# Task instructions
Could you restate the entries below word for word and leave the images out?

+++ Data section

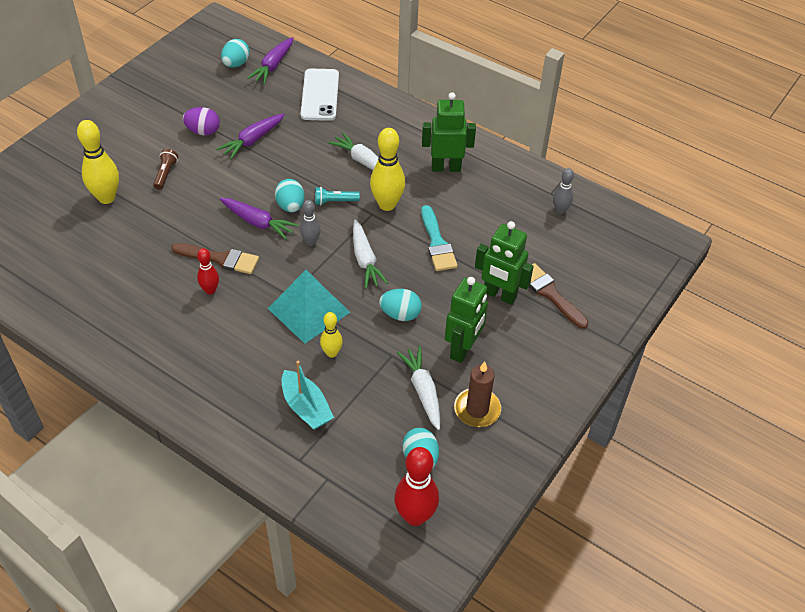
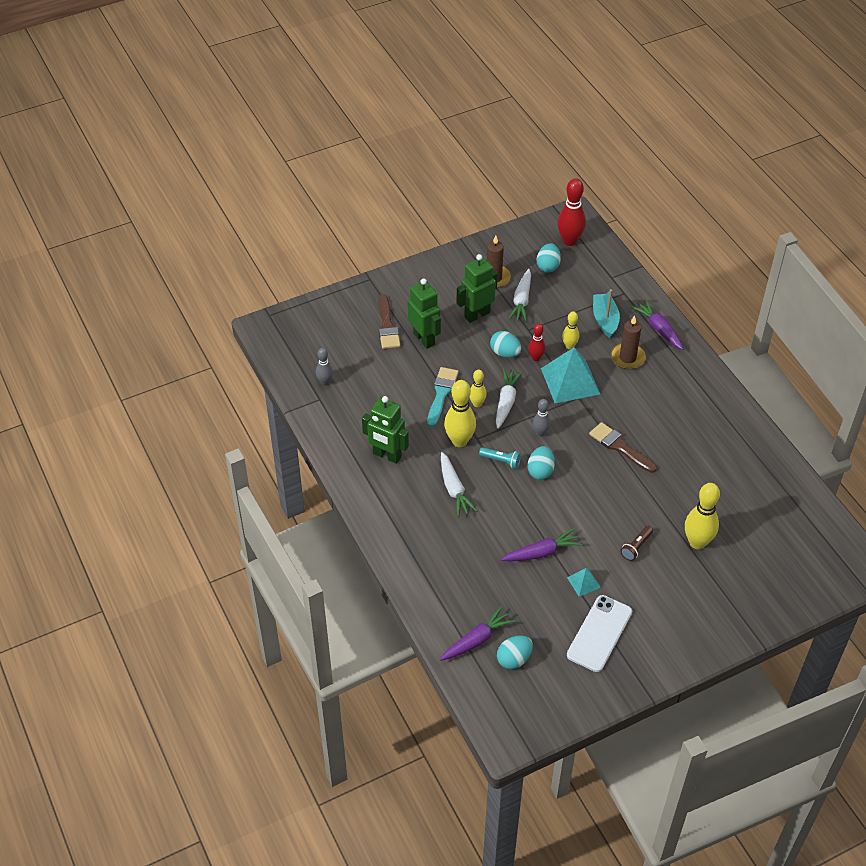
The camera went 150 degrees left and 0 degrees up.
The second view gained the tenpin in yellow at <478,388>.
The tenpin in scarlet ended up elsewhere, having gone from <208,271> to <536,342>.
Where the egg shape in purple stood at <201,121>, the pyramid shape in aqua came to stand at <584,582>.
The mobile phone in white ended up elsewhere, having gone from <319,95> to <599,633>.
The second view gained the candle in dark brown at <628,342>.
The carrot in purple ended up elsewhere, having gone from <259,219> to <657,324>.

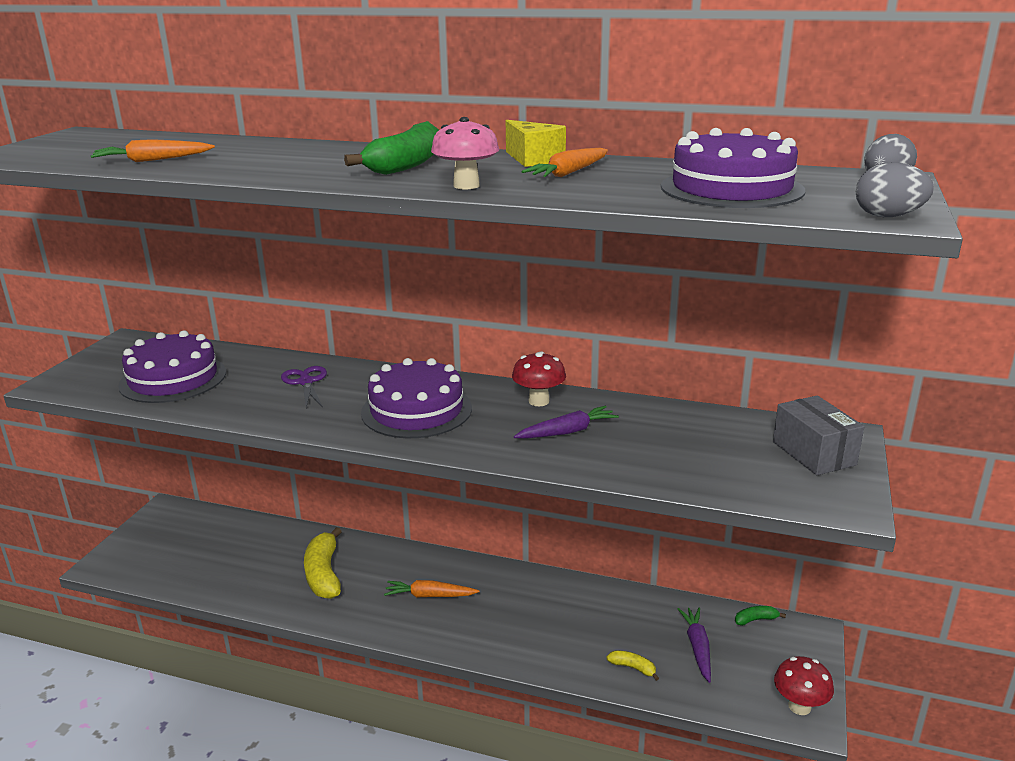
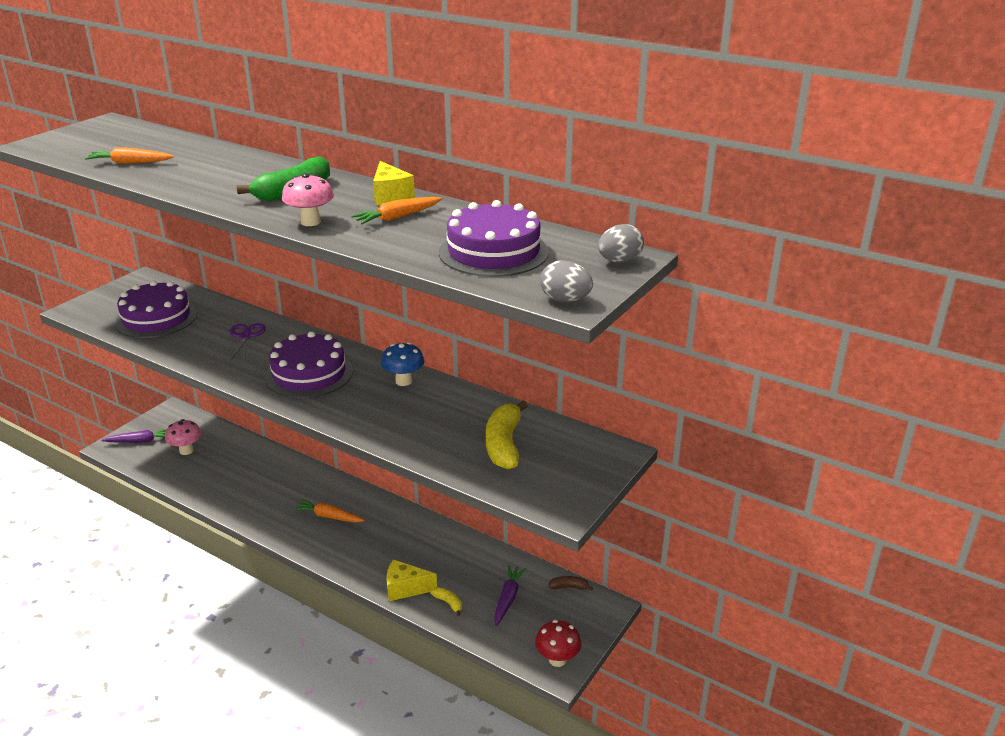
The camera went 15 degrees right and 5 degrees up.
The carrot in purple ended up elsewhere, having gone from <566,422> to <134,436>.
The second view gained the toadstool in pink at <183,437>.
What was the toadstool in scarlet at <539,378> turned into the toadstool in royal blue at <402,364>.
The second view gained the cheese wedge in yellow at <412,580>.
The toy banana in yellow ended up elsewhere, having gone from <323,563> to <507,435>.
What was the toy banana in leaf-green at <760,616> turned into the toy banana in dark brown at <570,583>.
The second view lost the box in gray at <818,435>.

++++++

# Task result
The camera went 150 degrees left and 0 degrees up.
The second view gained the tenpin in yellow at <478,388>.
The tenpin in scarlet ended up elsewhere, having gone from <208,271> to <536,342>.
Where the egg shape in purple stood at <201,121>, the pyramid shape in aqua came to stand at <584,582>.
The mobile phone in white ended up elsewhere, having gone from <319,95> to <599,633>.
The second view gained the candle in dark brown at <628,342>.
The carrot in purple ended up elsewhere, having gone from <259,219> to <657,324>.

The camera went 15 degrees right and 5 degrees up.
The carrot in purple ended up elsewhere, having gone from <566,422> to <134,436>.
The second view gained the toadstool in pink at <183,437>.
What was the toadstool in scarlet at <539,378> turned into the toadstool in royal blue at <402,364>.
The second view gained the cheese wedge in yellow at <412,580>.
The toy banana in yellow ended up elsewhere, having gone from <323,563> to <507,435>.
What was the toy banana in leaf-green at <760,616> turned into the toy banana in dark brown at <570,583>.
The second view lost the box in gray at <818,435>.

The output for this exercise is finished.